→ **DIRECTIONS FOR THIS TASK**
Only the closing portion of the entries is to be reproduced: the line containing "RADIO pin CSN: D1 -> D6" through the very last line, exactly as written.
=== MATERIAL SHOWN ===
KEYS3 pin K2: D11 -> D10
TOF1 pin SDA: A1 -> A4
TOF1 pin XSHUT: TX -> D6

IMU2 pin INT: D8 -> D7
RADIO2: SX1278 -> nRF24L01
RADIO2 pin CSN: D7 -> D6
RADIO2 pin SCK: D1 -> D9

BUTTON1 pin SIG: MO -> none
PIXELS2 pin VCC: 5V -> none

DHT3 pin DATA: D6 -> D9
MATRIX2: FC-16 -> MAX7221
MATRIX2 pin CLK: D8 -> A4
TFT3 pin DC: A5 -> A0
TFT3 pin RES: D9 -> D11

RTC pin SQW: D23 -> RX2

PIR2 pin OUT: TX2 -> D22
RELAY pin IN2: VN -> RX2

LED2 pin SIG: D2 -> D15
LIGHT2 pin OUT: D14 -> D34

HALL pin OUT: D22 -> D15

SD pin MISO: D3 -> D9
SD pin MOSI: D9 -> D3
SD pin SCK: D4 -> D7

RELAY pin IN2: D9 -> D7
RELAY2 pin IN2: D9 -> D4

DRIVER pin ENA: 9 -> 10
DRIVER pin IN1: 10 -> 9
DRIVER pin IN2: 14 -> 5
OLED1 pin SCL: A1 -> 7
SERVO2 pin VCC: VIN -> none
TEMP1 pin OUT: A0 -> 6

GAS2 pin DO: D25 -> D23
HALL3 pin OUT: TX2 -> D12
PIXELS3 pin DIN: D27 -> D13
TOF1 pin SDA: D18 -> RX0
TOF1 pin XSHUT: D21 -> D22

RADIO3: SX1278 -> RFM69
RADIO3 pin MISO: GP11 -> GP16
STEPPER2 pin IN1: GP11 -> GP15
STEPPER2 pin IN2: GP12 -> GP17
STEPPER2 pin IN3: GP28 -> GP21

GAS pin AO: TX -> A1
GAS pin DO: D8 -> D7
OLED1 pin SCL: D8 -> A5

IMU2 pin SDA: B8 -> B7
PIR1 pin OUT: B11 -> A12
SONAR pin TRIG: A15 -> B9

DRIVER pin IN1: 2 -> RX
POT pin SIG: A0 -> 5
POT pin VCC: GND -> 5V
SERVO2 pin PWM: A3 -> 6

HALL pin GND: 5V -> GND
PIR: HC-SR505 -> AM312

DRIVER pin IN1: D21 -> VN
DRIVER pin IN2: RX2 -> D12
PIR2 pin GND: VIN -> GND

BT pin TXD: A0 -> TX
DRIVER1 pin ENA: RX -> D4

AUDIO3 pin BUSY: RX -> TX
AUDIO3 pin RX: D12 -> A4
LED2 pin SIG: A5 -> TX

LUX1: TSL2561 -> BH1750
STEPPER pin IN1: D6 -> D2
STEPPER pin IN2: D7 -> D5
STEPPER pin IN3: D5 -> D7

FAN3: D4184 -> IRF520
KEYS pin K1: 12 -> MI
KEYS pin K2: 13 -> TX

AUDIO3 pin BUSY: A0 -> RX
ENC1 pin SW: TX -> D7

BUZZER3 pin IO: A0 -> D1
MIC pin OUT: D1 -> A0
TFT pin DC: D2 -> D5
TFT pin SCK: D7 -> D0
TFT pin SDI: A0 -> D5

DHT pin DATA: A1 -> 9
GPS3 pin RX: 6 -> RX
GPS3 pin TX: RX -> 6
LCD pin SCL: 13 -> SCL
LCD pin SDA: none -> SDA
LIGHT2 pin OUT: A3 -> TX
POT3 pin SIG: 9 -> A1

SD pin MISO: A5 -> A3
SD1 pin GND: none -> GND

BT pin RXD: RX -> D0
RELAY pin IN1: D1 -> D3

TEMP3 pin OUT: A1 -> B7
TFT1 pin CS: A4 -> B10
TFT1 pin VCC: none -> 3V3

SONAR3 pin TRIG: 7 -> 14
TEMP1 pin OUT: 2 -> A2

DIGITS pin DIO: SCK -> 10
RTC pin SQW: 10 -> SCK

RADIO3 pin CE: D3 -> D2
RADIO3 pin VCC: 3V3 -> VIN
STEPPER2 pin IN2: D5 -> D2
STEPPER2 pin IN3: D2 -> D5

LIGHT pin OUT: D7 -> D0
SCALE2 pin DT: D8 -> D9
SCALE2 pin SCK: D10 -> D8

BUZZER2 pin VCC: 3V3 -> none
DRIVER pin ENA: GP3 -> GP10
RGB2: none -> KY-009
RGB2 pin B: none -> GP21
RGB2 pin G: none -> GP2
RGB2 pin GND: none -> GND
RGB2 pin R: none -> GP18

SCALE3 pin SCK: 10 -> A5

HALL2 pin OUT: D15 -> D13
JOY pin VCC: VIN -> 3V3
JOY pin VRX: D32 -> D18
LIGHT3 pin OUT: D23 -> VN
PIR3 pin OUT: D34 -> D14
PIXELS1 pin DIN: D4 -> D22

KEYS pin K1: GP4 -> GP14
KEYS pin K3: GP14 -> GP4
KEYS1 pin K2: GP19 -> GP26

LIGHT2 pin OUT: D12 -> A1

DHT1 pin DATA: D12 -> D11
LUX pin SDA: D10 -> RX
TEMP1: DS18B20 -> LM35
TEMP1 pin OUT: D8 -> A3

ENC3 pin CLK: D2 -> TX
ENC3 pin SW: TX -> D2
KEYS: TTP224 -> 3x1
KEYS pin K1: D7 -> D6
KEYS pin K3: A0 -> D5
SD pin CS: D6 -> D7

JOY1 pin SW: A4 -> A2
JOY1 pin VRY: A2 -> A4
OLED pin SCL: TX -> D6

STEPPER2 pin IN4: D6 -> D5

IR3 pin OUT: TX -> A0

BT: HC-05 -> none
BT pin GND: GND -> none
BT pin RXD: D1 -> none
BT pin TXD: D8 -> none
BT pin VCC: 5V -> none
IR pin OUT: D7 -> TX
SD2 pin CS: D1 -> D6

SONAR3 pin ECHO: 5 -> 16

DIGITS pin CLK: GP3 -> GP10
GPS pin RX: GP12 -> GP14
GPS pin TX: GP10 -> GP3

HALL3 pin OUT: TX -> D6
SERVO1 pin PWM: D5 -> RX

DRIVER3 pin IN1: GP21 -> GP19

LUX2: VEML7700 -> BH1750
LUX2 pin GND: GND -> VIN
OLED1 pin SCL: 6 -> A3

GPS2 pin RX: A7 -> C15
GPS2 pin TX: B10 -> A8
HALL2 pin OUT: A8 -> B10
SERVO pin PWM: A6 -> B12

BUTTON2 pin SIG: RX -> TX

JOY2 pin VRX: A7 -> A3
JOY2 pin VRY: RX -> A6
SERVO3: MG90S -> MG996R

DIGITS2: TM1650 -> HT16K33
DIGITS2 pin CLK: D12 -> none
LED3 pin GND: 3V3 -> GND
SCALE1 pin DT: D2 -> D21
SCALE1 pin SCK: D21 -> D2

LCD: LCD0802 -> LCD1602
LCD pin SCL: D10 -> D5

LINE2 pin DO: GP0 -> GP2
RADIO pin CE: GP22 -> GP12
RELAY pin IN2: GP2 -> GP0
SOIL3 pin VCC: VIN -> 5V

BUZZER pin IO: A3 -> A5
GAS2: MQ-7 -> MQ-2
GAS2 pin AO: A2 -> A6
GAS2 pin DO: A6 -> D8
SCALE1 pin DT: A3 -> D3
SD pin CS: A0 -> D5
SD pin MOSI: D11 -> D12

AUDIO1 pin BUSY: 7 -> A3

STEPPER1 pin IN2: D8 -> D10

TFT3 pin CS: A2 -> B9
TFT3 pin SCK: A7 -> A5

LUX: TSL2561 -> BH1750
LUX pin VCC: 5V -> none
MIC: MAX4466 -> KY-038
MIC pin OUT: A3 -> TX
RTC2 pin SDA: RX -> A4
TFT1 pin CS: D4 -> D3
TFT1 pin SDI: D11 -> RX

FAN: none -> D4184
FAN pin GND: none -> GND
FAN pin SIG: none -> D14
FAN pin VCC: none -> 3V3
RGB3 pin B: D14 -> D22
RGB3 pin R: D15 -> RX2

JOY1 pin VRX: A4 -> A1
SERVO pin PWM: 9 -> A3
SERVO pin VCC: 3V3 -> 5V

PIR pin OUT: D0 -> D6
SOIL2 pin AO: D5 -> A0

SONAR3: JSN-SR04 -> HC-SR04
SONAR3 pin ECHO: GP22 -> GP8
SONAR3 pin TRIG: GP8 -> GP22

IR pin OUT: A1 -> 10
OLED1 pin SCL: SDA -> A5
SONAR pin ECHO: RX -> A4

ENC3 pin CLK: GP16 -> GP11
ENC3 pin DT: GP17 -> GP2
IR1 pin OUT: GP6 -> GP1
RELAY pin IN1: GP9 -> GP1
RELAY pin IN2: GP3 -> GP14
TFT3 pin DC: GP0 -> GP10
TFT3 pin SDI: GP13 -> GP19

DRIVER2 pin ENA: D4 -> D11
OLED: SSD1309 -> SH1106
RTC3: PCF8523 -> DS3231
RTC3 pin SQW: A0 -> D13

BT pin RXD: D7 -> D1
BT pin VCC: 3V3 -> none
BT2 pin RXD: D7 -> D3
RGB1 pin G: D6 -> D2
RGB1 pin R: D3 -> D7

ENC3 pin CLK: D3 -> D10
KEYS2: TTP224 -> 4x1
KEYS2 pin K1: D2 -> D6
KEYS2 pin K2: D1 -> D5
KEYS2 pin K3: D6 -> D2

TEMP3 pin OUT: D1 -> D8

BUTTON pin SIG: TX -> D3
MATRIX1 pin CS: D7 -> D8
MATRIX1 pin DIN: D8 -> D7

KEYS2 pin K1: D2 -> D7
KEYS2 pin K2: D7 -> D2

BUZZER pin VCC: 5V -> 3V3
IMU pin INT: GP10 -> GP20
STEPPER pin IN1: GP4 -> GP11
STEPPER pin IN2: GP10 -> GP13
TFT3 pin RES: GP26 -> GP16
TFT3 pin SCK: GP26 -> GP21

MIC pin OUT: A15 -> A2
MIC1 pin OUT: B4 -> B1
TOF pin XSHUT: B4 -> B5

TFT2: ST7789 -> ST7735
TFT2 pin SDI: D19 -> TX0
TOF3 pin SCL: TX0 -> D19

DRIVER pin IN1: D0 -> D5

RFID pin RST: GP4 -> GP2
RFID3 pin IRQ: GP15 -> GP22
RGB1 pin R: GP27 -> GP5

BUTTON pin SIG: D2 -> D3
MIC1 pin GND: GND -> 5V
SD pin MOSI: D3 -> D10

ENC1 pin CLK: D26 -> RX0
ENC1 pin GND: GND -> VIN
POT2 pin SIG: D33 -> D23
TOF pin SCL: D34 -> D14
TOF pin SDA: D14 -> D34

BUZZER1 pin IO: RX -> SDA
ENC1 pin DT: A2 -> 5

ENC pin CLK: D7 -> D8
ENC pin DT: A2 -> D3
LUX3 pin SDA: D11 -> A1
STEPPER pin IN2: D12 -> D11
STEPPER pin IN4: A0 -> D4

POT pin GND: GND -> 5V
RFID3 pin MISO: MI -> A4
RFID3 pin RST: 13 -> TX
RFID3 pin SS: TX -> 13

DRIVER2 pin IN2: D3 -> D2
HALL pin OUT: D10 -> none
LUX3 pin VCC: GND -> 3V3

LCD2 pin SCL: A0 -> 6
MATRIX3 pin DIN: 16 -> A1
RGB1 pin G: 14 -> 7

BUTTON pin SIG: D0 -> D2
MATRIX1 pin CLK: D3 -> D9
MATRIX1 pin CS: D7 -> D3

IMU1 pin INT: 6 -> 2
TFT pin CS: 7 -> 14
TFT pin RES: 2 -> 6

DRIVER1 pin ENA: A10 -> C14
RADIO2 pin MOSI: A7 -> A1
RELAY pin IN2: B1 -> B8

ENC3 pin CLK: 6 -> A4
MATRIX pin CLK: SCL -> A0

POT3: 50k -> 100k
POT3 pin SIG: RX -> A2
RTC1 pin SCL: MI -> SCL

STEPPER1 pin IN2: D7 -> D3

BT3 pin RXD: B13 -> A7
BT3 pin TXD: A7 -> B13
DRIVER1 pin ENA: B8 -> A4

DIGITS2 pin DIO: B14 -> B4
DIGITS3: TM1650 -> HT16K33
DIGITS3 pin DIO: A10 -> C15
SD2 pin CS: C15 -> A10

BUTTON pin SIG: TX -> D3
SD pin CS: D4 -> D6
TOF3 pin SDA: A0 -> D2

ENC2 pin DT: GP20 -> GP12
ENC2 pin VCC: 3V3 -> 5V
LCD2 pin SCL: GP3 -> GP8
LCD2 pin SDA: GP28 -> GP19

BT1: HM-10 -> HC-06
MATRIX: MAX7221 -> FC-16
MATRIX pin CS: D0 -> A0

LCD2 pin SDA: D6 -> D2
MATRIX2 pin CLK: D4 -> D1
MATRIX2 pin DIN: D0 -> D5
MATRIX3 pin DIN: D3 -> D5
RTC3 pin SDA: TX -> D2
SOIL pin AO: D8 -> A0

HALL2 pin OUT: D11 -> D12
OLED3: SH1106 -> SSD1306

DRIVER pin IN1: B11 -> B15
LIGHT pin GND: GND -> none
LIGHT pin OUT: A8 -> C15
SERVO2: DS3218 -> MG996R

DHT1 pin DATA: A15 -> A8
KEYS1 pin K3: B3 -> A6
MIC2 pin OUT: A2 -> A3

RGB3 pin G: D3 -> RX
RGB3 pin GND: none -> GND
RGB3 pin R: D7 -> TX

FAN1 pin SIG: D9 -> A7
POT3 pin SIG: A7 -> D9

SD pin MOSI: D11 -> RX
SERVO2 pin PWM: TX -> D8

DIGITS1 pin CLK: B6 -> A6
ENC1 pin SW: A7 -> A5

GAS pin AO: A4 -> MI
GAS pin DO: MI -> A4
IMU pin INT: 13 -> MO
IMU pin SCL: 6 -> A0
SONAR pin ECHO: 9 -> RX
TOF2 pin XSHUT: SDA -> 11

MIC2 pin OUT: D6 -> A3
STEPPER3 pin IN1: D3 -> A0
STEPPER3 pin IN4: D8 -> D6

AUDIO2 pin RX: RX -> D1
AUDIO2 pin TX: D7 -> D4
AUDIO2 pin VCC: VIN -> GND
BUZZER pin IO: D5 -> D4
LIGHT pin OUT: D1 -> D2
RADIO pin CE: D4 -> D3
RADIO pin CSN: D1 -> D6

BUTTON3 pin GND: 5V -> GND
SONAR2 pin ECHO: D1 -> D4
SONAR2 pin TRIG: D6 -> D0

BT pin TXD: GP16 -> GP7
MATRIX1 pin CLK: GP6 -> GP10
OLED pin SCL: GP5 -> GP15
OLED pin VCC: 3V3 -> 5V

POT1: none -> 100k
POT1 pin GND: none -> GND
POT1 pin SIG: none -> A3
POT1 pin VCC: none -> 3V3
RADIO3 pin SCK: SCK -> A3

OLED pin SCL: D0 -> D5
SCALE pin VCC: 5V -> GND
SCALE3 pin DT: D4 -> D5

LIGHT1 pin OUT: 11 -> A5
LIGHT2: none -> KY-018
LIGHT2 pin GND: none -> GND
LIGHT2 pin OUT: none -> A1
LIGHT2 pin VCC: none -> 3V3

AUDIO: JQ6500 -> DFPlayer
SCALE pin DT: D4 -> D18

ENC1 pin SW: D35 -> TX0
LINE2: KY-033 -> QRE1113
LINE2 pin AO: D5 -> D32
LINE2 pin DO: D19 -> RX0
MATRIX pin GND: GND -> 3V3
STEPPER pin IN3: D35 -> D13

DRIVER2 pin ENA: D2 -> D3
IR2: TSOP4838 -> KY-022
===
→ **TASK RESPONSE**
RADIO pin CSN: D1 -> D6

BUTTON3 pin GND: 5V -> GND
SONAR2 pin ECHO: D1 -> D4
SONAR2 pin TRIG: D6 -> D0

BT pin TXD: GP16 -> GP7
MATRIX1 pin CLK: GP6 -> GP10
OLED pin SCL: GP5 -> GP15
OLED pin VCC: 3V3 -> 5V

POT1: none -> 100k
POT1 pin GND: none -> GND
POT1 pin SIG: none -> A3
POT1 pin VCC: none -> 3V3
RADIO3 pin SCK: SCK -> A3

OLED pin SCL: D0 -> D5
SCALE pin VCC: 5V -> GND
SCALE3 pin DT: D4 -> D5

LIGHT1 pin OUT: 11 -> A5
LIGHT2: none -> KY-018
LIGHT2 pin GND: none -> GND
LIGHT2 pin OUT: none -> A1
LIGHT2 pin VCC: none -> 3V3

AUDIO: JQ6500 -> DFPlayer
SCALE pin DT: D4 -> D18

ENC1 pin SW: D35 -> TX0
LINE2: KY-033 -> QRE1113
LINE2 pin AO: D5 -> D32
LINE2 pin DO: D19 -> RX0
MATRIX pin GND: GND -> 3V3
STEPPER pin IN3: D35 -> D13

DRIVER2 pin ENA: D2 -> D3
IR2: TSOP4838 -> KY-022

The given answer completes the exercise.